*TASK PROMPT*:
In this exercise, write out the data word for word and leave every image out.

<<<<

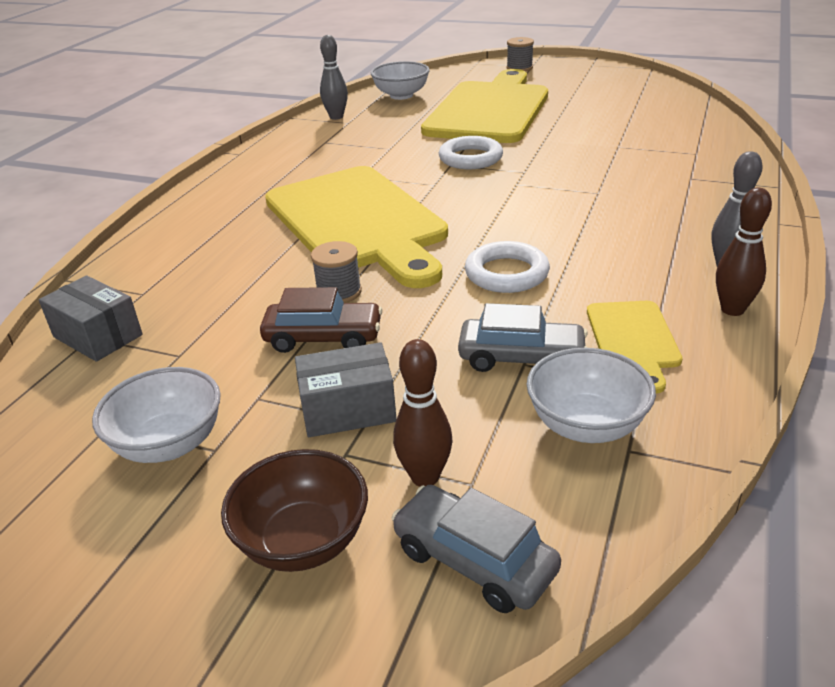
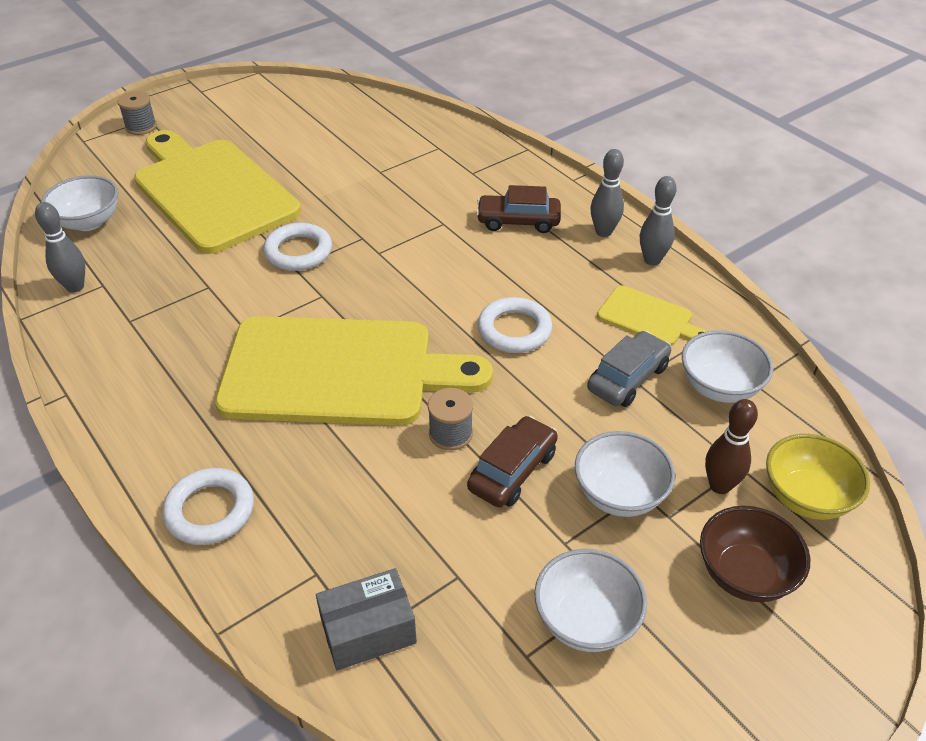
camera: 60 degrees left, 10 degrees up
grey box [295,342,397,437] -> white bowl [575,431,676,517]
grey car [392,485,561,613] -> yellow bowl [766,434,870,520]
brown bowling pin [716,188,772,316] -> grey bowling pin [640,176,677,265]
none -> white ring [162,468,254,545]
none -> brown car [476,185,561,233]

>>>>

*OUTPUT FOR THIS EXERCISE*:
camera: 60 degrees left, 10 degrees up
grey box [295,342,397,437] -> white bowl [575,431,676,517]
grey car [392,485,561,613] -> yellow bowl [766,434,870,520]
brown bowling pin [716,188,772,316] -> grey bowling pin [640,176,677,265]
none -> white ring [162,468,254,545]
none -> brown car [476,185,561,233]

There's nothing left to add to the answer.